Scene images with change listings
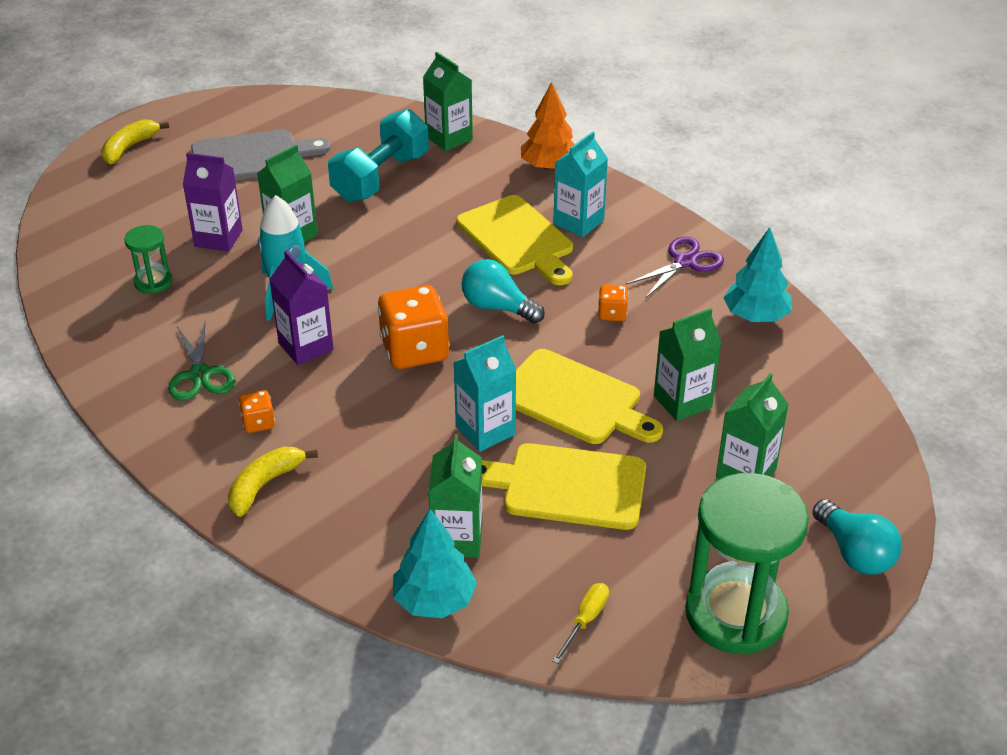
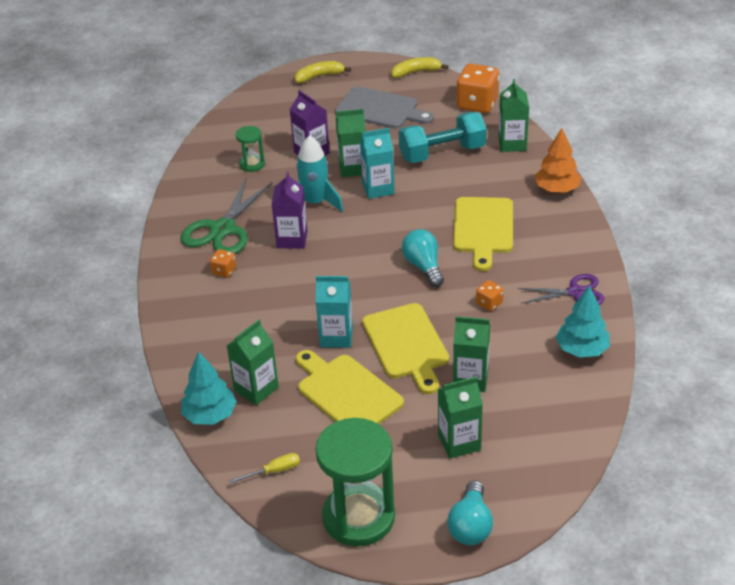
camera: 40 degrees right, 0 degrees up
(200, 375) = (222, 229): green scissors -> green scissors, size x1.57
(264, 485) = (192, 307): yellow banana -> yellow banana (416, 72)
(414, 350) = (348, 270): orange dice -> orange dice (477, 104)
(578, 222) = (534, 234): turquoise carton -> turquoise carton (378, 188)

Task requirements:
Your reply must reproduce all of the entries exactly and contain no pictures.

Answer space:
camera: 40 degrees right, 0 degrees up
(200, 375) = (222, 229): green scissors -> green scissors, size x1.57
(264, 485) = (192, 307): yellow banana -> yellow banana (416, 72)
(414, 350) = (348, 270): orange dice -> orange dice (477, 104)
(578, 222) = (534, 234): turquoise carton -> turquoise carton (378, 188)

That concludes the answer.